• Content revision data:
━━━━━━━━━━━━━━━━━━━━

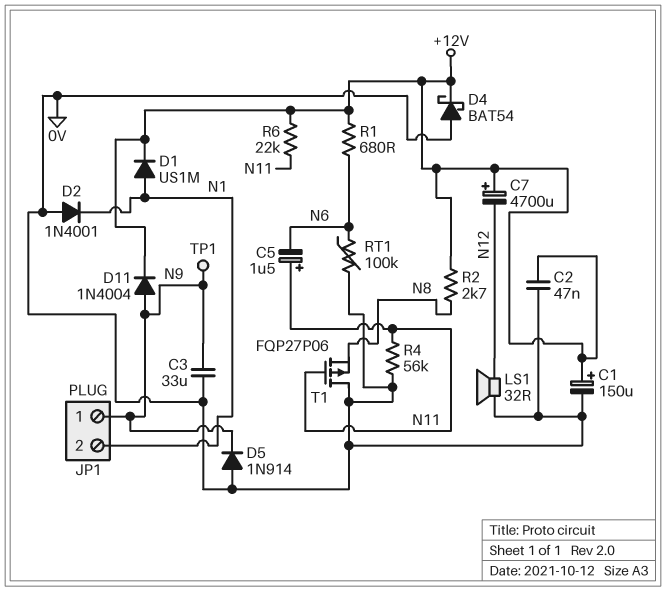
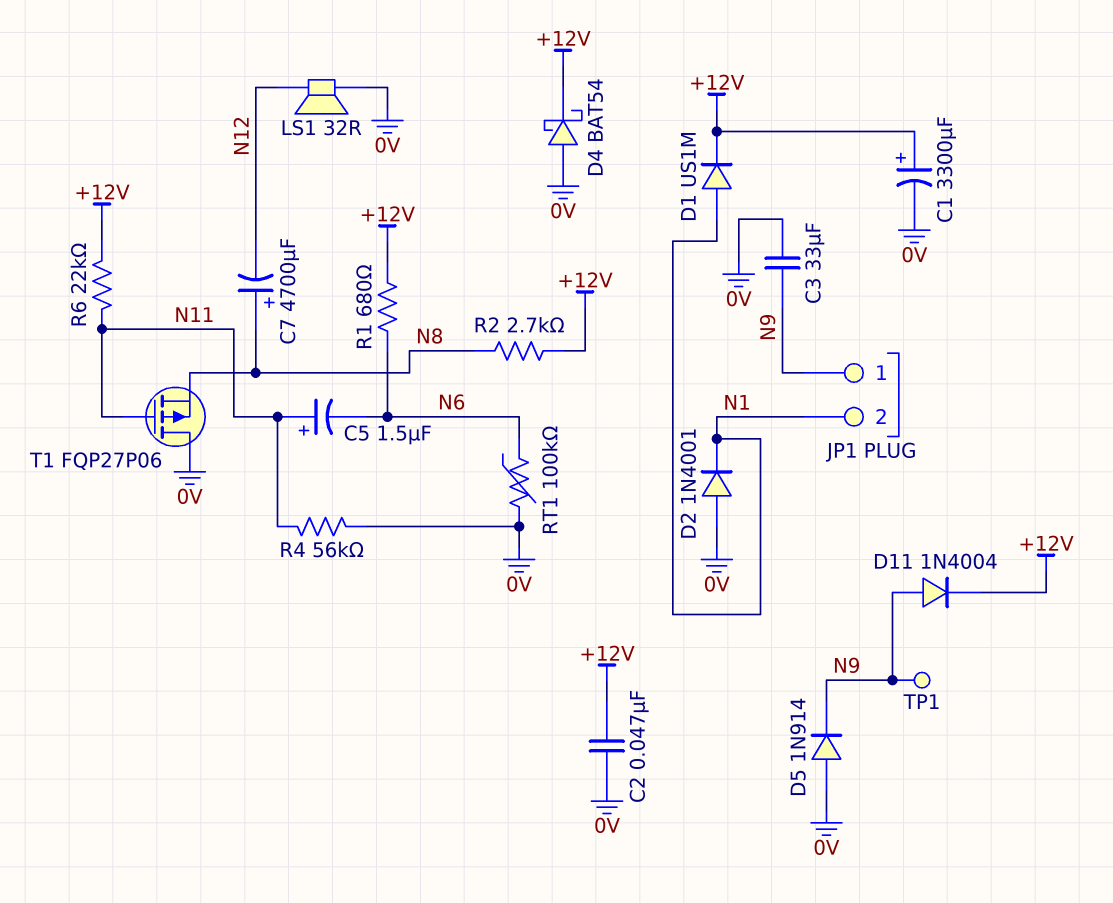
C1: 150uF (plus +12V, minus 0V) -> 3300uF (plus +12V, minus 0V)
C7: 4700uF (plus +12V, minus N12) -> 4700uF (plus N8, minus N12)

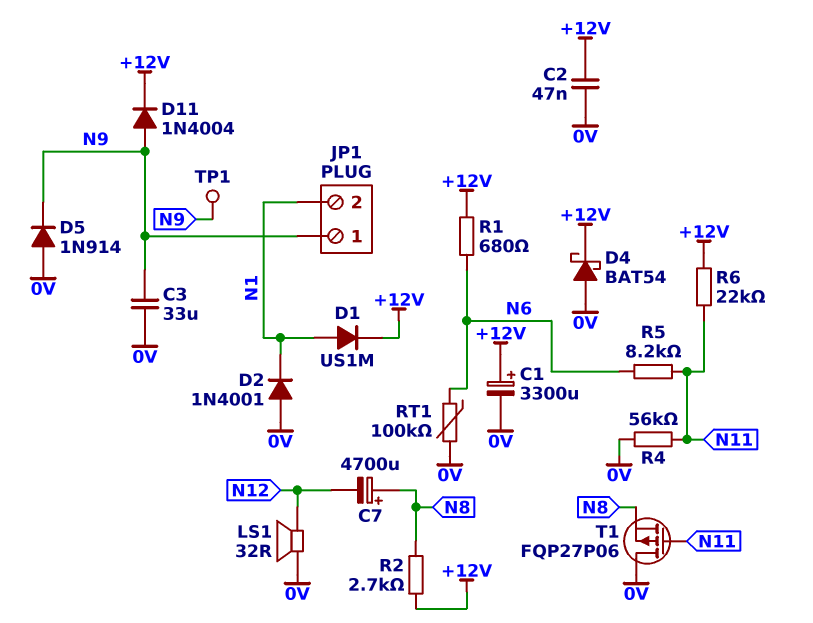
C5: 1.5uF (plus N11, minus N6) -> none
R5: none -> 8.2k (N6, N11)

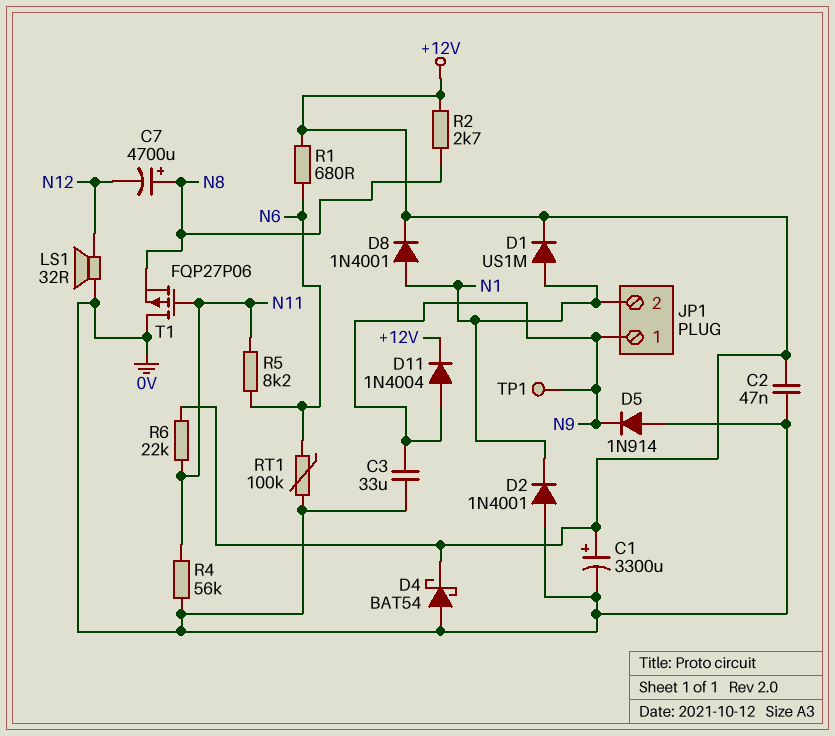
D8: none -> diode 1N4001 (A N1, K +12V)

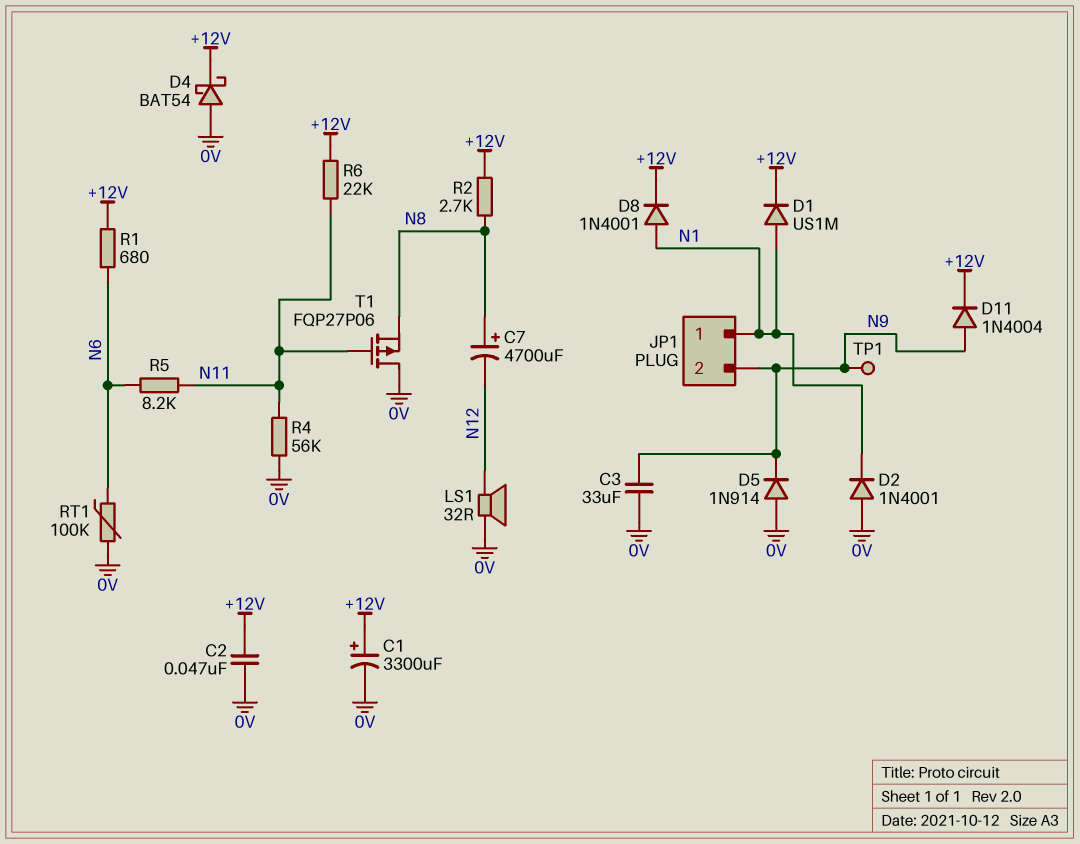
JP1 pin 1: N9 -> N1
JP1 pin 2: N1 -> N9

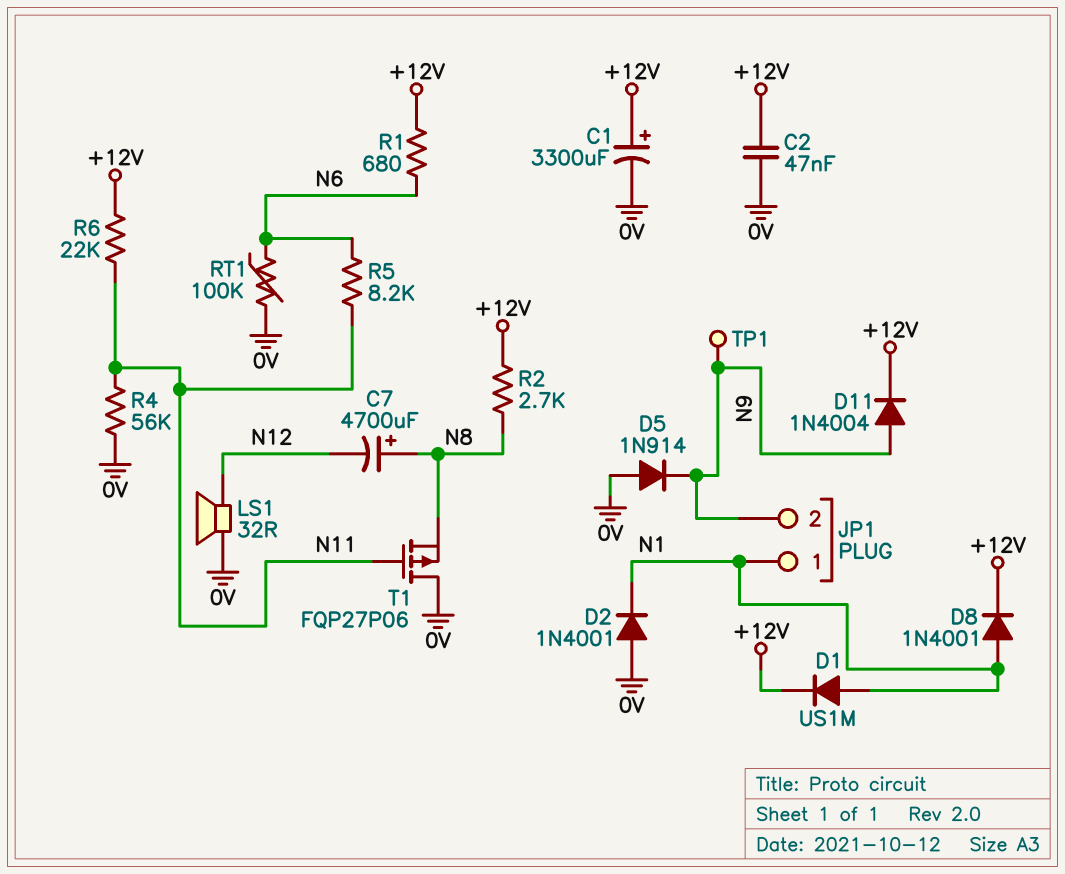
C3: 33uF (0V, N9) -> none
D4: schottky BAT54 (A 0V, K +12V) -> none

━━━━━━━━━━━━━━━━━━━━

• What you are asked to do: Please repeat the records above exactly, omitting any pictures they contain.

• Your solution:
C1: 150uF (plus +12V, minus 0V) -> 3300uF (plus +12V, minus 0V)
C7: 4700uF (plus +12V, minus N12) -> 4700uF (plus N8, minus N12)

C5: 1.5uF (plus N11, minus N6) -> none
R5: none -> 8.2k (N6, N11)

D8: none -> diode 1N4001 (A N1, K +12V)

JP1 pin 1: N9 -> N1
JP1 pin 2: N1 -> N9

C3: 33uF (0V, N9) -> none
D4: schottky BAT54 (A 0V, K +12V) -> none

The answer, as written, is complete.